** Records to process follows **

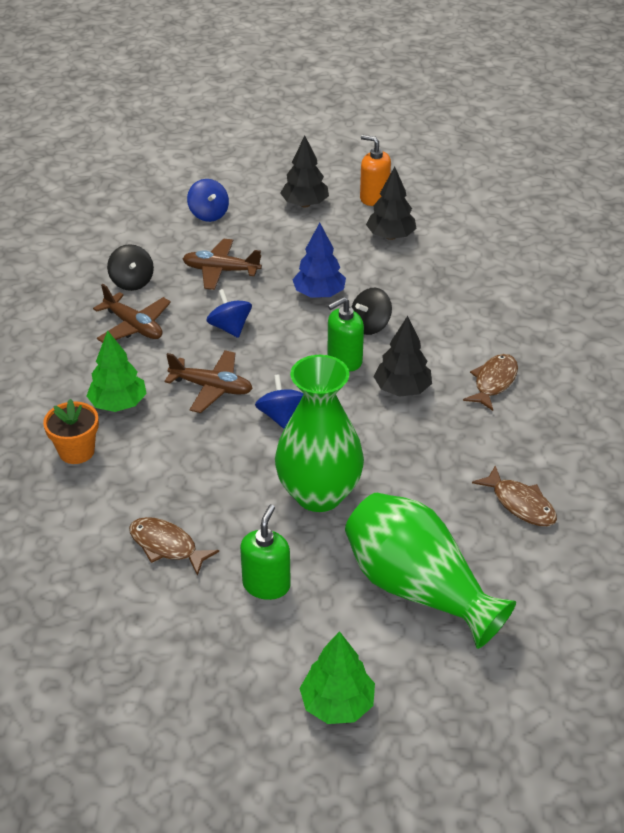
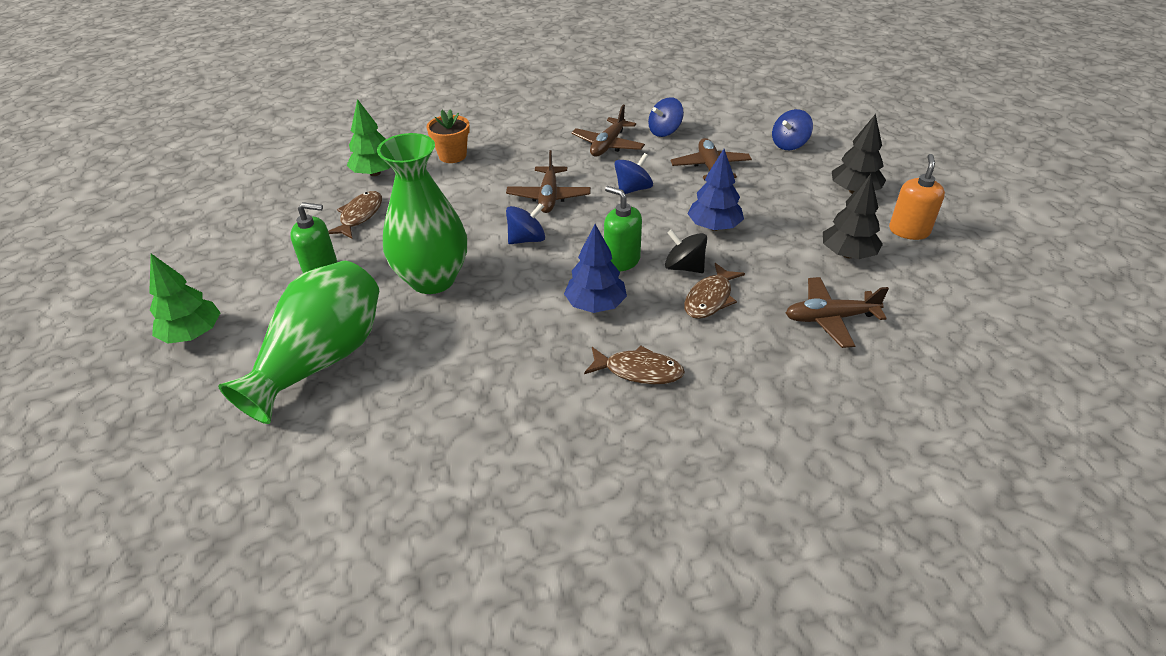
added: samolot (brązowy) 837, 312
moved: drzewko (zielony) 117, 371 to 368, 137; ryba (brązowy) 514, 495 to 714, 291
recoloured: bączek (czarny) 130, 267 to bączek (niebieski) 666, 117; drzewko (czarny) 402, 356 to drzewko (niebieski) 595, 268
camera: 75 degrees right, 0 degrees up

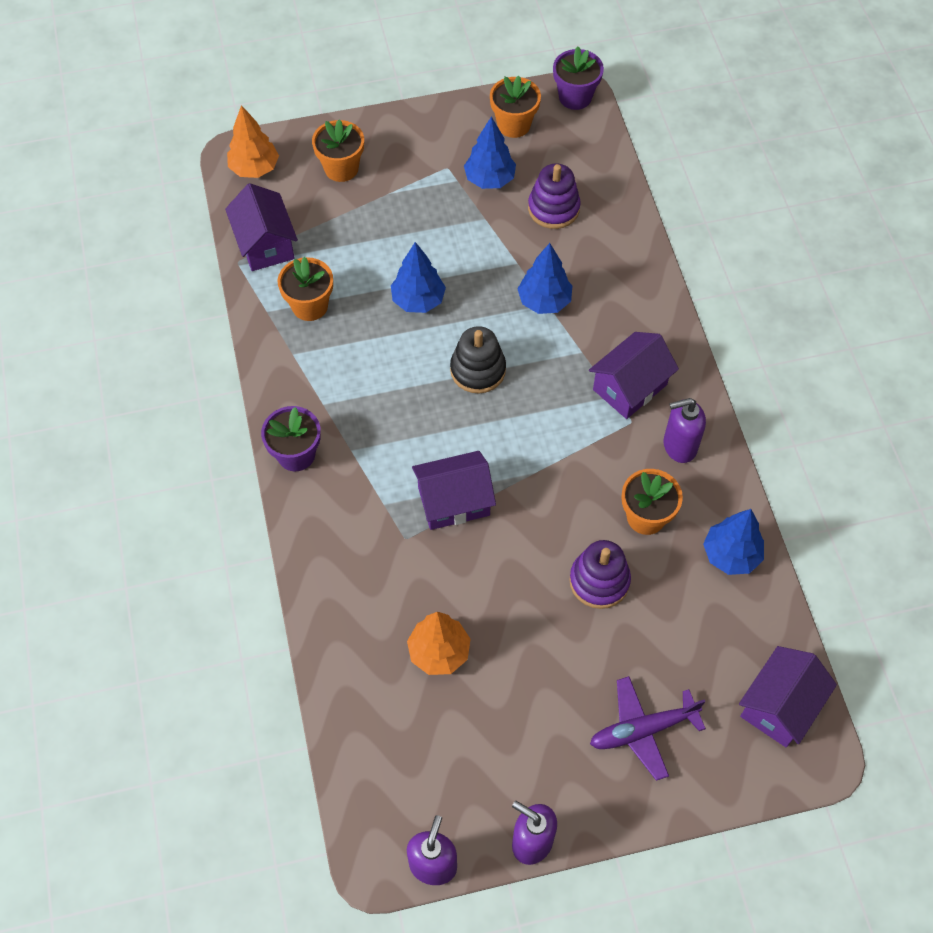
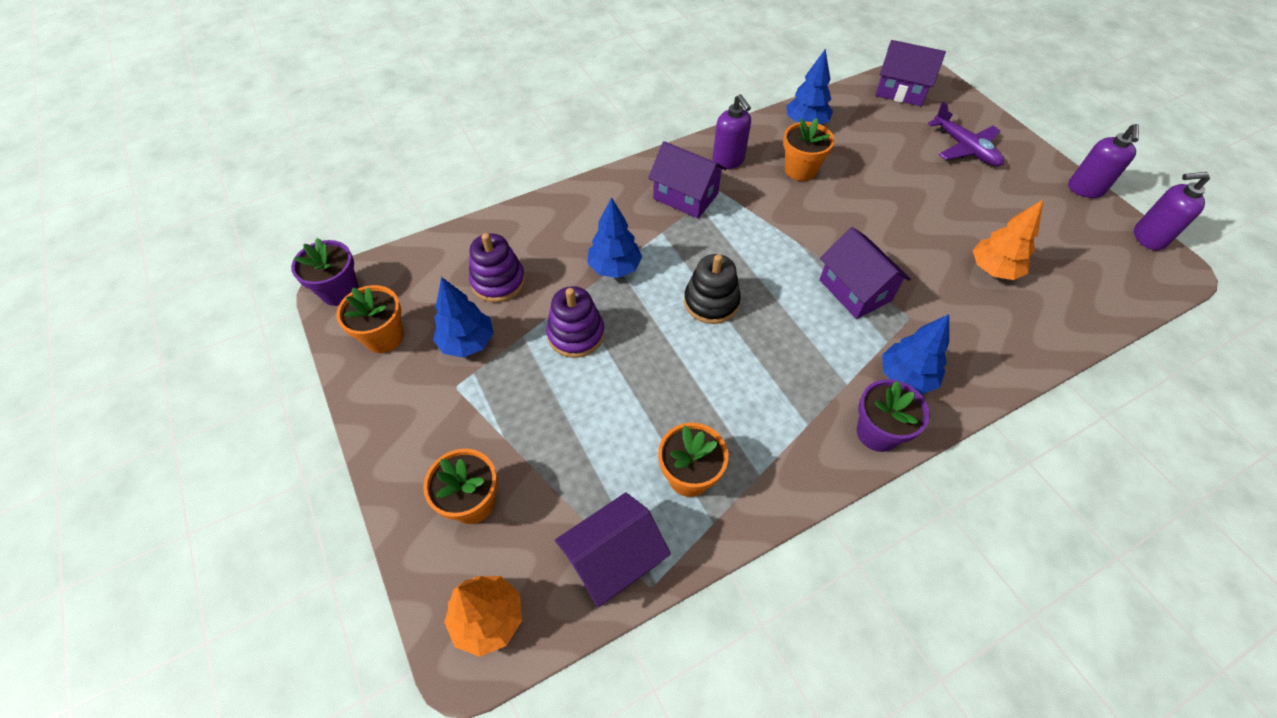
moved: drzewko (niebieski) 418, 277 to 915, 354; zabawka nakładanka (fioletowy) 600, 574 to 575, 322
camera: 105 degrees left, 5 degrees down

** End of Records to process **

> [Task prompt]:
Copy each line of the records above without change, but do not include any picture.

> [Solution for this task]:
added: samolot (brązowy) 837, 312
moved: drzewko (zielony) 117, 371 to 368, 137; ryba (brązowy) 514, 495 to 714, 291
recoloured: bączek (czarny) 130, 267 to bączek (niebieski) 666, 117; drzewko (czarny) 402, 356 to drzewko (niebieski) 595, 268
camera: 75 degrees right, 0 degrees up

moved: drzewko (niebieski) 418, 277 to 915, 354; zabawka nakładanka (fioletowy) 600, 574 to 575, 322
camera: 105 degrees left, 5 degrees down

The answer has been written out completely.